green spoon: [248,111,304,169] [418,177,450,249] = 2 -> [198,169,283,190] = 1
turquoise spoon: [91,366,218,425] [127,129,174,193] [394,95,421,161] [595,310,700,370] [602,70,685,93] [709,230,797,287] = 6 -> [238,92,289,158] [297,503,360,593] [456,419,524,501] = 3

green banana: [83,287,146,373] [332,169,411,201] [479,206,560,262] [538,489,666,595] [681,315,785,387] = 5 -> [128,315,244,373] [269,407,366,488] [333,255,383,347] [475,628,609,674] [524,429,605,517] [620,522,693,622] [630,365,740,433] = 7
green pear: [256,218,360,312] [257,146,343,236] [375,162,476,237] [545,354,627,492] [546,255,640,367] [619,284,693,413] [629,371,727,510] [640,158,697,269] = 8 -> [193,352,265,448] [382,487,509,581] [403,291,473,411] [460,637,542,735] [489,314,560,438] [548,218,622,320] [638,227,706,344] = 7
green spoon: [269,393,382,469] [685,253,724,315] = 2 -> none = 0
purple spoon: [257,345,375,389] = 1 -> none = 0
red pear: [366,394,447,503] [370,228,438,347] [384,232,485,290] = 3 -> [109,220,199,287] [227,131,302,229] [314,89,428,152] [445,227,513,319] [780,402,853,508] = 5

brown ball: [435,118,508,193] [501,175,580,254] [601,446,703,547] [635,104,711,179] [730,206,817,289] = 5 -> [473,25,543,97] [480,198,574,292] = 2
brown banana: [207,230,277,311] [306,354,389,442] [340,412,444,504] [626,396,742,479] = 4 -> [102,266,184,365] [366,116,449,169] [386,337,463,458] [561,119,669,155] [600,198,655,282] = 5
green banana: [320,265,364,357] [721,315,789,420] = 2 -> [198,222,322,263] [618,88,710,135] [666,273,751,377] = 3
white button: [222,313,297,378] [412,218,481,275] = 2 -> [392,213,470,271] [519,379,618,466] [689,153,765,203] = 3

What is expected
Print the records verbatim, stopping after the "turquoise spoon: [91,366,218,425]" line.

Solved exercise
green spoon: [248,111,304,169] [418,177,450,249] = 2 -> [198,169,283,190] = 1
turquoise spoon: [91,366,218,425] [127,129,174,193] [394,95,421,161] [595,310,700,370] [602,70,685,93] [709,230,797,287] = 6 -> [238,92,289,158] [297,503,360,593] [456,419,524,501] = 3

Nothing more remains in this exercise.